Your goal: Copy out all of the material below, renaming "metallic silver bus" to "gray metal coach" wherever it occurs and leaving everything else unchanged. Leave the pictures out of your answer.

[Spatial grounding data]
+--

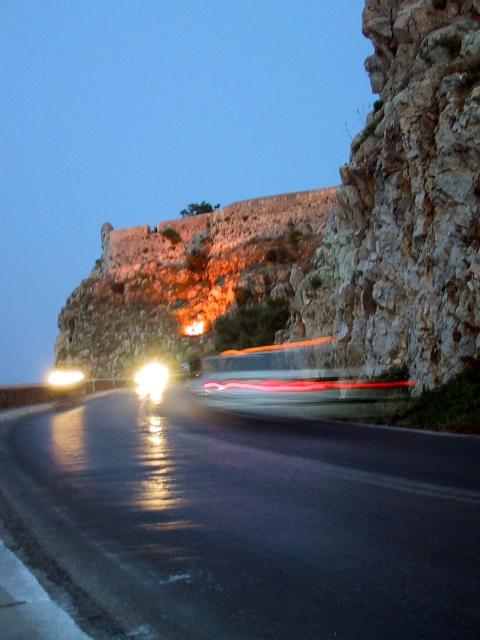
Question: Is black asphalt road at center positioned at the back of metallic silver bus at center?

Choices:
 (A) yes
 (B) no

Answer: (B)

Question: Considering the relative positions of stone wall at upper center and rocky cliff at right in the image provided, where is stone wall at upper center located with respect to rocky cliff at right?

Choices:
 (A) above
 (B) below

Answer: (A)

Question: Which object is positioned farthest from the bright white plastic headlight at center?

Choices:
 (A) metallic silver bus at center
 (B) black asphalt road at center
 (C) stone wall at upper center

Answer: (C)

Question: Which point is closer to the camera?

Choices:
 (A) metallic silver bus at center
 (B) bright white plastic headlight at center
 (C) rocky cliff at right
 (D) stone wall at upper center

Answer: (A)

Question: Does rocky cliff at right appear under bright white plastic headlight at center?

Choices:
 (A) no
 (B) yes

Answer: (A)

Question: Which point is farther to the camera?

Choices:
 (A) metallic silver bus at center
 (B) rocky cliff at right

Answer: (B)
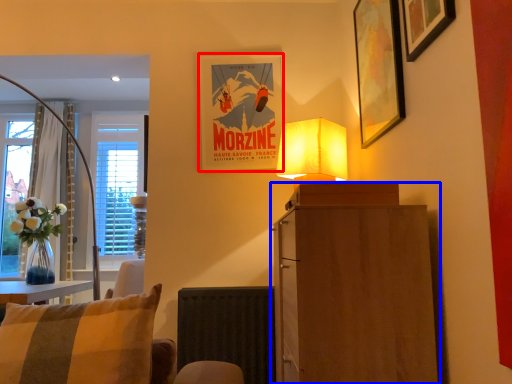
Question: Which of the following is the farthest to the observer, picture frame (highlighted by a red box) or cabinetry (highlighted by a blue box)?

Choices:
 (A) picture frame
 (B) cabinetry

Answer: (A)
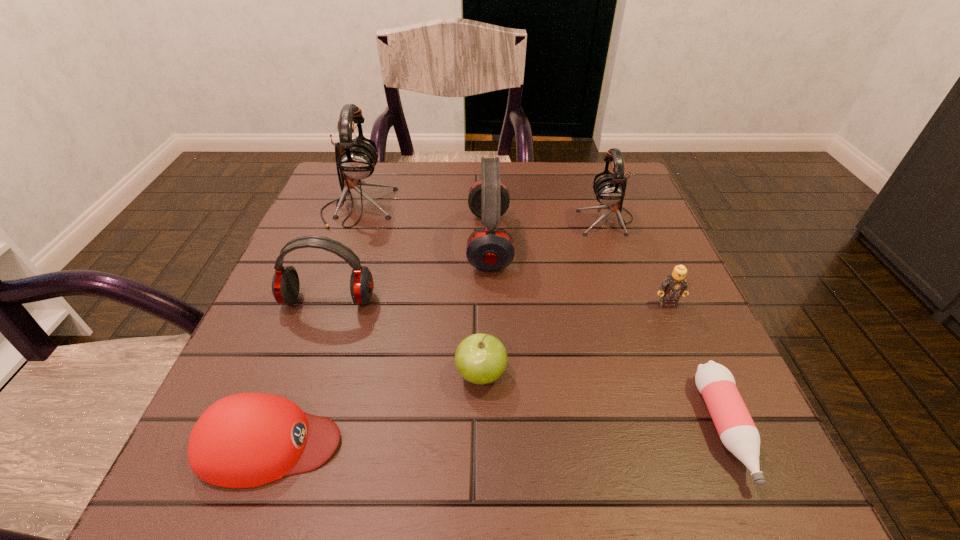
Where is `object that stands as the fourth closest to the left black earphone`? This screenshot has width=960, height=540. object that stands as the fourth closest to the left black earphone is located at coordinates (609, 189).

The height and width of the screenshot is (540, 960). In order to click on the closest earphone to the fifth shortest object in this screenshot , I will do `click(490, 248)`.

Select which earphone is the fourth closest to the pink bottle. Please provide its 2D coordinates. Your answer should be formatted as a tuple, i.e. [(x, y)], where the tuple contains the x and y coordinates of a point satisfying the conditions above.

[(356, 159)]

Locate an element on the screen. vacant space that satisfies the following two spatial constraints: 1. on the ear cups of the third earphone from left to right; 2. on the ear cups of the fourth tallest object is located at coordinates (491, 300).

At what (x,y) coordinates should I click in order to perform the action: click on free space in the image that satisfies the following two spatial constraints: 1. on the ear cups of the fifth shortest object; 2. on the front-facing side of the baseball cap. Please return your answer as a coordinate pair (x, y). The width and height of the screenshot is (960, 540). Looking at the image, I should click on (278, 444).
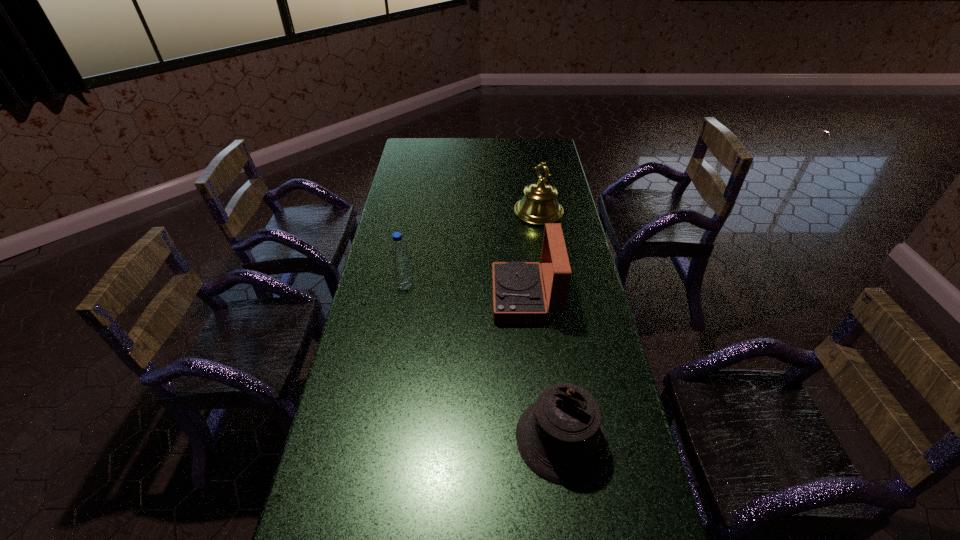
Where is `object present at the left edge`? This screenshot has width=960, height=540. object present at the left edge is located at coordinates (399, 252).

Image resolution: width=960 pixels, height=540 pixels. In order to click on phonograph record that is at the right edge in this screenshot , I will do `click(518, 295)`.

In the image, there is a desktop. Identify the location of vacant region at the far edge. The height and width of the screenshot is (540, 960). (487, 141).

Where is `vacant space at the left edge`? Image resolution: width=960 pixels, height=540 pixels. vacant space at the left edge is located at coordinates (417, 224).

In the image, there is a desktop. Identify the location of vacant region at the right edge. (564, 195).

Locate an element on the screen. The height and width of the screenshot is (540, 960). free point between the farther bell and the phonograph record is located at coordinates (532, 255).

Locate an element on the screen. free area in between the nearer bell and the leftmost object is located at coordinates (483, 362).

Where is `free spot between the water bottle and the nearer bell`? This screenshot has height=540, width=960. free spot between the water bottle and the nearer bell is located at coordinates [483, 362].

Find the location of a particular element. This screenshot has height=540, width=960. free space that is in between the farther bell and the leftmost object is located at coordinates (471, 249).

At what (x,y) coordinates should I click in order to perform the action: click on vacant space that is in between the nearest object and the phonograph record. Please return your answer as a coordinate pair (x, y). This screenshot has width=960, height=540. Looking at the image, I should click on (543, 368).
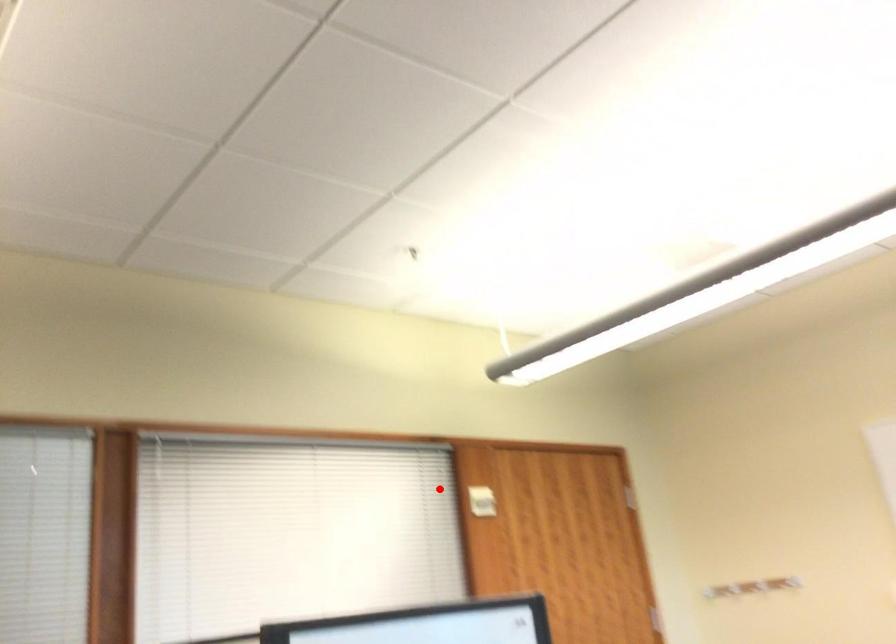
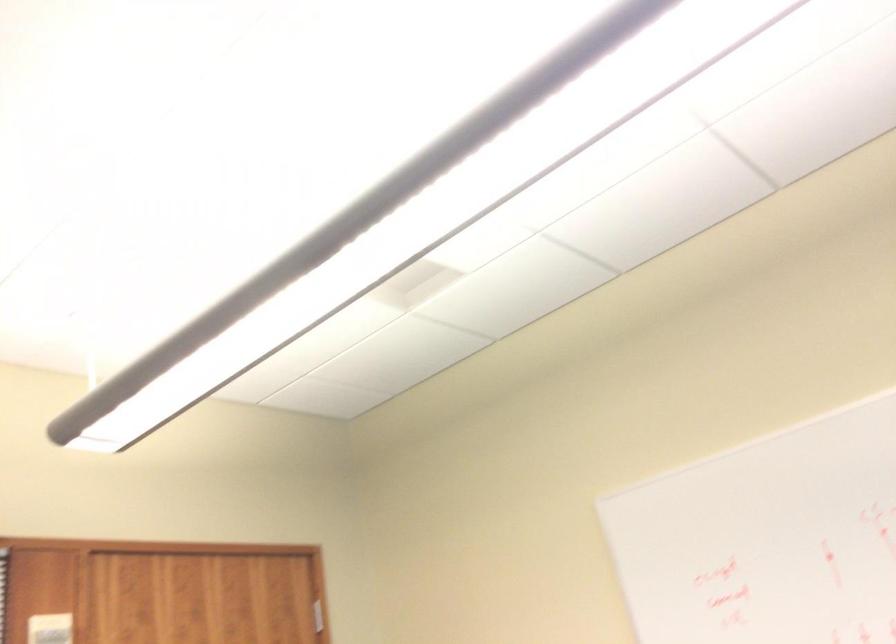
Question: I am providing you with two images of the same scene from different viewpoints. Image1 has a red point marked. In image2, the corresponding 3D location appears at what relative position? Reply with the corresponding letter.

Choices:
 (A) Closer
 (B) Farther

Answer: (A)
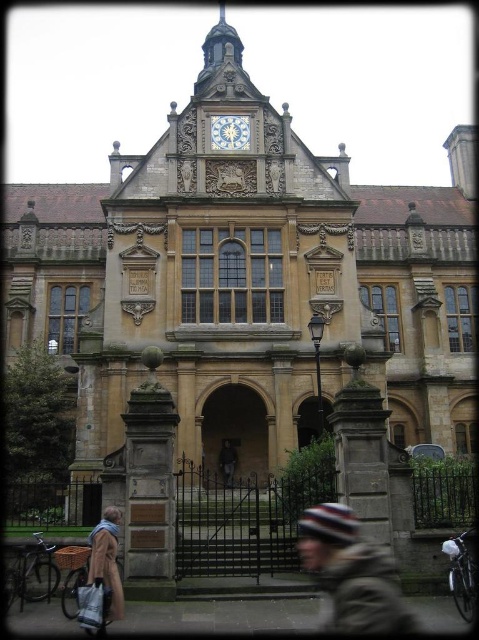
Between point (90, 634) and point (223, 454), which one is positioned in front?

Positioned in front is point (90, 634).

Which is above, tan wool coat at lower left or dark brown leather jacket at center?

dark brown leather jacket at center

Is point (120, 520) positioned in front of point (223, 445)?

Yes, it is in front of point (223, 445).

Where is `tan wool coat at lower left`? tan wool coat at lower left is located at coordinates (107, 561).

+--

Written reply:
Question: Is black asphalt road at center positioned at the back of gray metal coach at center?

Choices:
 (A) yes
 (B) no

Answer: (B)

Question: Considering the relative positions of stone wall at upper center and rocky cliff at right in the image provided, where is stone wall at upper center located with respect to rocky cliff at right?

Choices:
 (A) above
 (B) below

Answer: (A)

Question: Which object is positioned farthest from the bright white plastic headlight at center?

Choices:
 (A) gray metal coach at center
 (B) black asphalt road at center
 (C) stone wall at upper center

Answer: (C)

Question: Which point is closer to the camera?

Choices:
 (A) gray metal coach at center
 (B) bright white plastic headlight at center
 (C) rocky cliff at right
 (D) stone wall at upper center

Answer: (A)

Question: Does rocky cliff at right appear under bright white plastic headlight at center?

Choices:
 (A) no
 (B) yes

Answer: (A)

Question: Which point is farther to the camera?

Choices:
 (A) gray metal coach at center
 (B) rocky cliff at right

Answer: (B)
Question: Which of the following is the farthest to the observer, picture frame (highlighted by a red box) or cabinetry (highlighted by a blue box)?

Choices:
 (A) picture frame
 (B) cabinetry

Answer: (A)
Where is `object that stands as the fourth closest to the left black earphone`? This screenshot has width=960, height=540. object that stands as the fourth closest to the left black earphone is located at coordinates (609, 189).

The height and width of the screenshot is (540, 960). In order to click on the closest earphone to the fifth shortest object in this screenshot , I will do `click(490, 248)`.

Select which earphone is the fourth closest to the pink bottle. Please provide its 2D coordinates. Your answer should be formatted as a tuple, i.e. [(x, y)], where the tuple contains the x and y coordinates of a point satisfying the conditions above.

[(356, 159)]

Locate an element on the screen. vacant space that satisfies the following two spatial constraints: 1. on the ear cups of the third earphone from left to right; 2. on the ear cups of the fourth tallest object is located at coordinates (491, 300).

At what (x,y) coordinates should I click in order to perform the action: click on free space in the image that satisfies the following two spatial constraints: 1. on the ear cups of the fifth shortest object; 2. on the front-facing side of the baseball cap. Please return your answer as a coordinate pair (x, y). The width and height of the screenshot is (960, 540). Looking at the image, I should click on (278, 444).
Where is `object present at the left edge`? This screenshot has width=960, height=540. object present at the left edge is located at coordinates (399, 252).

Image resolution: width=960 pixels, height=540 pixels. In order to click on phonograph record that is at the right edge in this screenshot , I will do `click(518, 295)`.

In the image, there is a desktop. Identify the location of vacant region at the far edge. The height and width of the screenshot is (540, 960). (487, 141).

Where is `vacant space at the left edge`? Image resolution: width=960 pixels, height=540 pixels. vacant space at the left edge is located at coordinates (417, 224).

In the image, there is a desktop. Identify the location of vacant region at the right edge. (564, 195).

Locate an element on the screen. The height and width of the screenshot is (540, 960). free point between the farther bell and the phonograph record is located at coordinates (532, 255).

Locate an element on the screen. free area in between the nearer bell and the leftmost object is located at coordinates (483, 362).

Where is `free spot between the water bottle and the nearer bell`? This screenshot has height=540, width=960. free spot between the water bottle and the nearer bell is located at coordinates [483, 362].

Find the location of a particular element. This screenshot has height=540, width=960. free space that is in between the farther bell and the leftmost object is located at coordinates (471, 249).

At what (x,y) coordinates should I click in order to perform the action: click on vacant space that is in between the nearest object and the phonograph record. Please return your answer as a coordinate pair (x, y). This screenshot has width=960, height=540. Looking at the image, I should click on (543, 368).
Question: I am providing you with two images of the same scene from different viewpoints. Image1 has a red point marked. In image2, the corresponding 3D location appears at what relative position? Reply with the corresponding letter.

Choices:
 (A) Closer
 (B) Farther

Answer: (A)
Between point (90, 634) and point (223, 454), which one is positioned in front?

Positioned in front is point (90, 634).

Which is above, tan wool coat at lower left or dark brown leather jacket at center?

dark brown leather jacket at center

Is point (120, 520) positioned in front of point (223, 445)?

Yes, it is in front of point (223, 445).

Where is `tan wool coat at lower left`? tan wool coat at lower left is located at coordinates (107, 561).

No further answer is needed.